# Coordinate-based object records
* * * * * * * * *
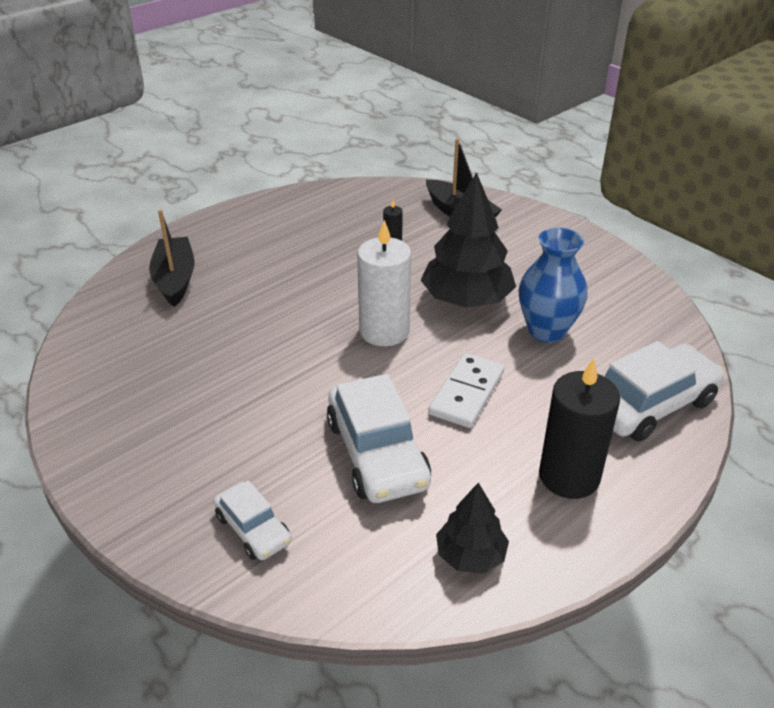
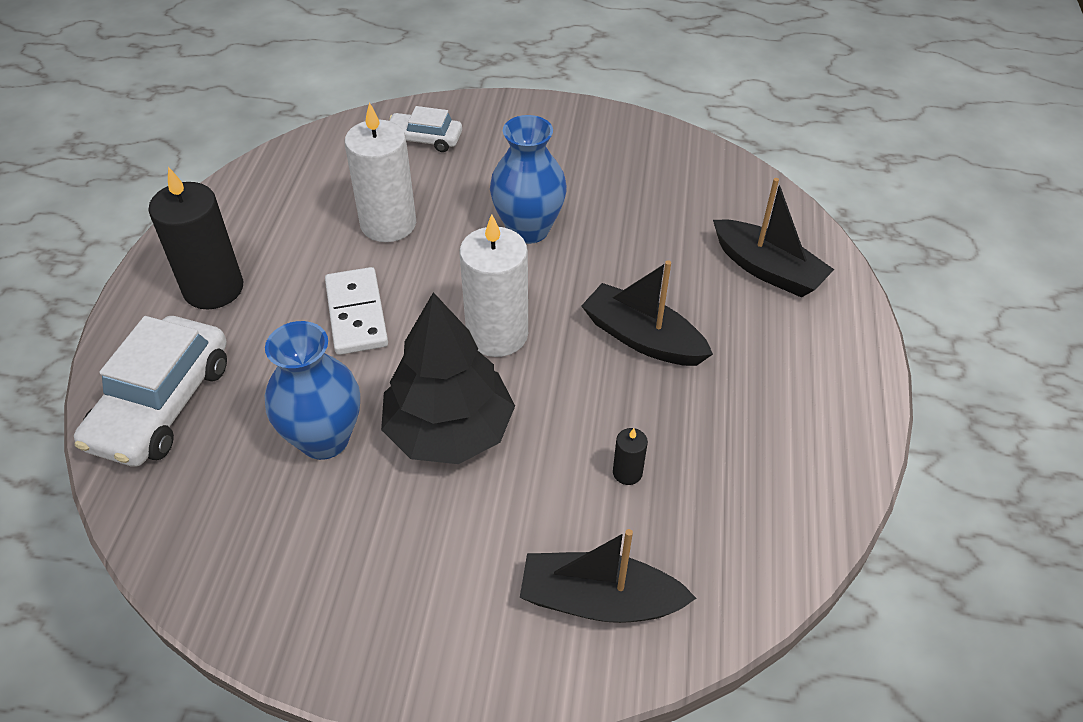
camera: 140 degrees right, 10 degrees up
(278, 386) = (528, 229): none -> blue vase
(302, 285) = (642, 338): none -> black boat
(377, 453) = (388, 224): white car -> white candle
(470, 555) = (260, 197): black tree -> none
* * * * * * * * *
# Problem statement
Print out every record above exactly as given. Do not include the pictures.

# Answer below
camera: 140 degrees right, 10 degrees up
(278, 386) = (528, 229): none -> blue vase
(302, 285) = (642, 338): none -> black boat
(377, 453) = (388, 224): white car -> white candle
(470, 555) = (260, 197): black tree -> none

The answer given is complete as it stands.